(Source material begins)

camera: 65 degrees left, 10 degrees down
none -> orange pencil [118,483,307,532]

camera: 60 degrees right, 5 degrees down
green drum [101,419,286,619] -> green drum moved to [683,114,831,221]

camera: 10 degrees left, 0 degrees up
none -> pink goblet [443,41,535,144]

(Source material ends)
(Source material begins)

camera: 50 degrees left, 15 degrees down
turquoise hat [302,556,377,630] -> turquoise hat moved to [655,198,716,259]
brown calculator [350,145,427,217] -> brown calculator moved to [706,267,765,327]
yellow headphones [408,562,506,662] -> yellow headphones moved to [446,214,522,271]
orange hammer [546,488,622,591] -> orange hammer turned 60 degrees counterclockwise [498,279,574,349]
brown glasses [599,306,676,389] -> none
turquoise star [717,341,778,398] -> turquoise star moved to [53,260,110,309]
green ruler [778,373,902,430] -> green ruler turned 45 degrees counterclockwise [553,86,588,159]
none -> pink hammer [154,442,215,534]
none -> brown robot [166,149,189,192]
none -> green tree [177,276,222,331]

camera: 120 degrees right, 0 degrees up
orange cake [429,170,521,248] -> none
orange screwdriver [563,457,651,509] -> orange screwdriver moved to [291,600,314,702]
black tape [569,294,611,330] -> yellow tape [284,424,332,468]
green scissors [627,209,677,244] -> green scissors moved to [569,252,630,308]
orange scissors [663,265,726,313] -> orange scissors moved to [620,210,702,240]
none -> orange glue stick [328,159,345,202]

(Source material ends)
(Source material begins)

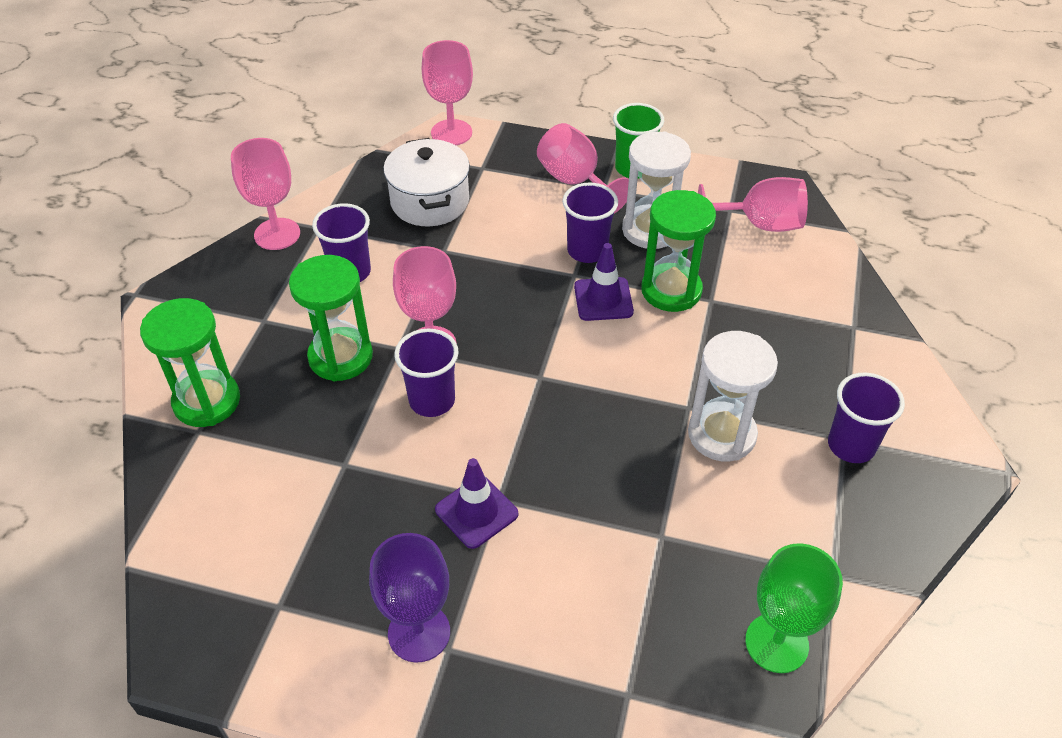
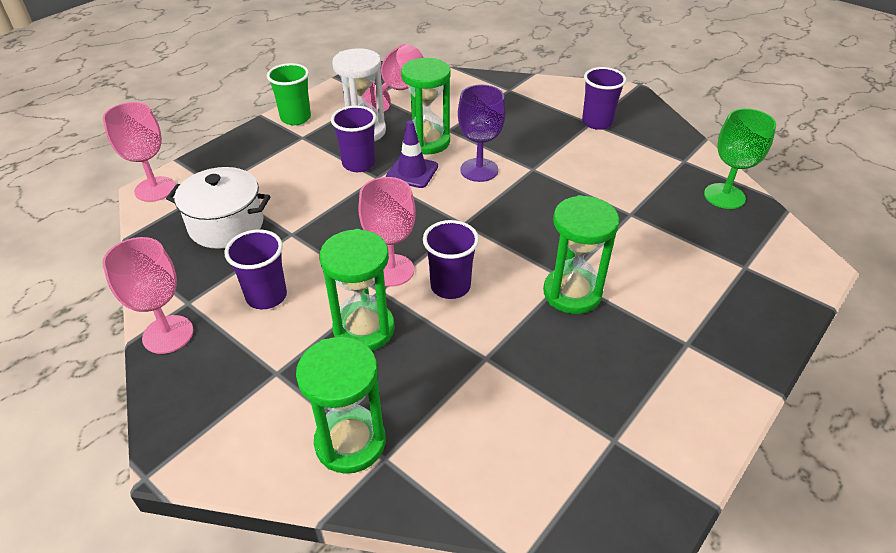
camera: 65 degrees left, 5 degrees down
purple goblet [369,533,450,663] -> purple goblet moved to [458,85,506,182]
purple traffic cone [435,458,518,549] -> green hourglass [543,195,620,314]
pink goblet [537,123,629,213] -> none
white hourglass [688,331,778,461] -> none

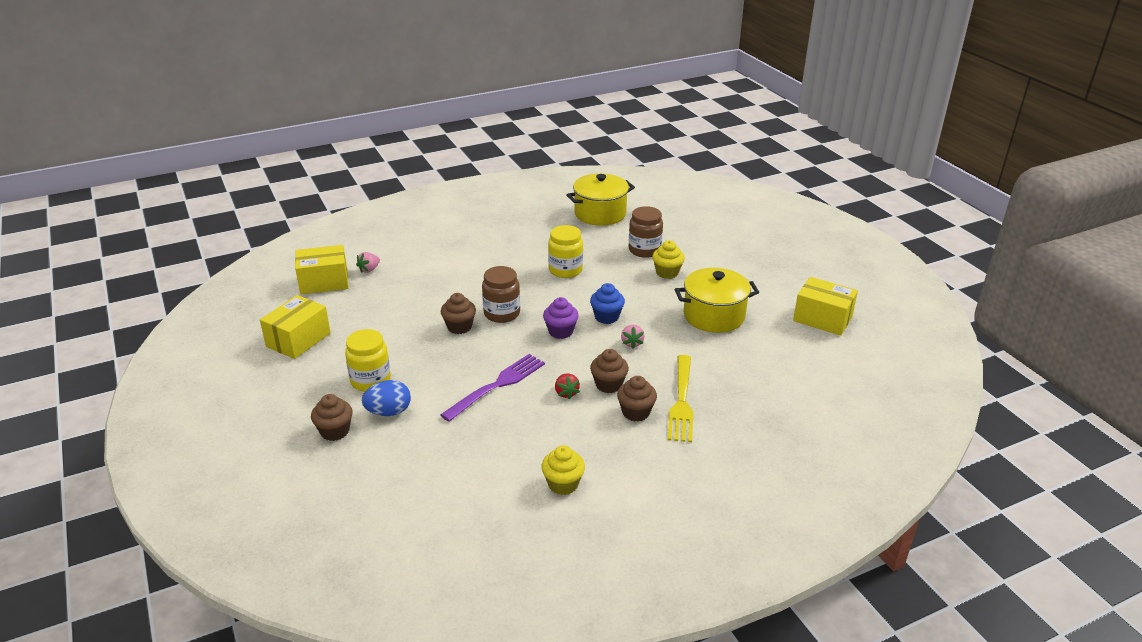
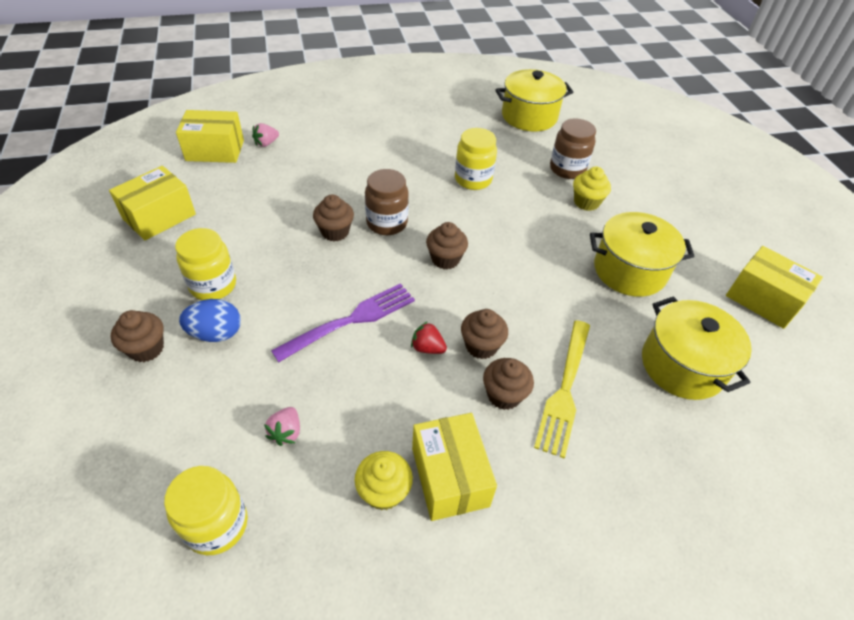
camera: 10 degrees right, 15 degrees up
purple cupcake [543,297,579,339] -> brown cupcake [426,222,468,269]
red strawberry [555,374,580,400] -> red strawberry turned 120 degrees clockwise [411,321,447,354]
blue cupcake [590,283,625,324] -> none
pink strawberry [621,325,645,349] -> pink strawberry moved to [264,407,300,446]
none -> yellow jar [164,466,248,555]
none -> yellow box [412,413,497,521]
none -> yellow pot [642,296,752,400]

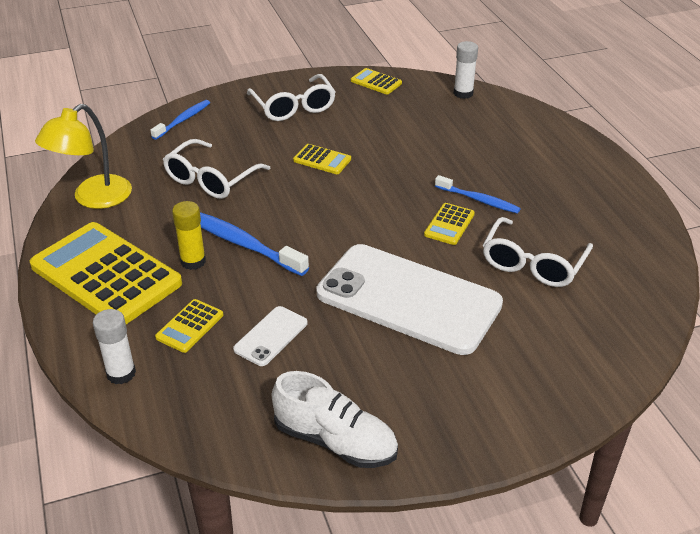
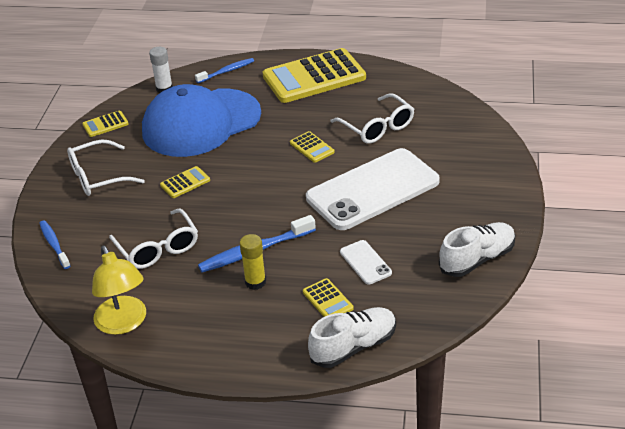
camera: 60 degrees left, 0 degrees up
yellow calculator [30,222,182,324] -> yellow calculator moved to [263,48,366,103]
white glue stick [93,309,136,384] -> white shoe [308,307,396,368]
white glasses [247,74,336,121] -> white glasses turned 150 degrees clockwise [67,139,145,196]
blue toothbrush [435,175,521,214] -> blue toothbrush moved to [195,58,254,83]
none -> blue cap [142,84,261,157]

(Source material ends)

** Task brief **
If a line in the records contains "down", report it.

** Exercise result **
camera: 65 degrees left, 10 degrees down
camera: 60 degrees right, 5 degrees down
camera: 50 degrees left, 15 degrees down
camera: 65 degrees left, 5 degrees down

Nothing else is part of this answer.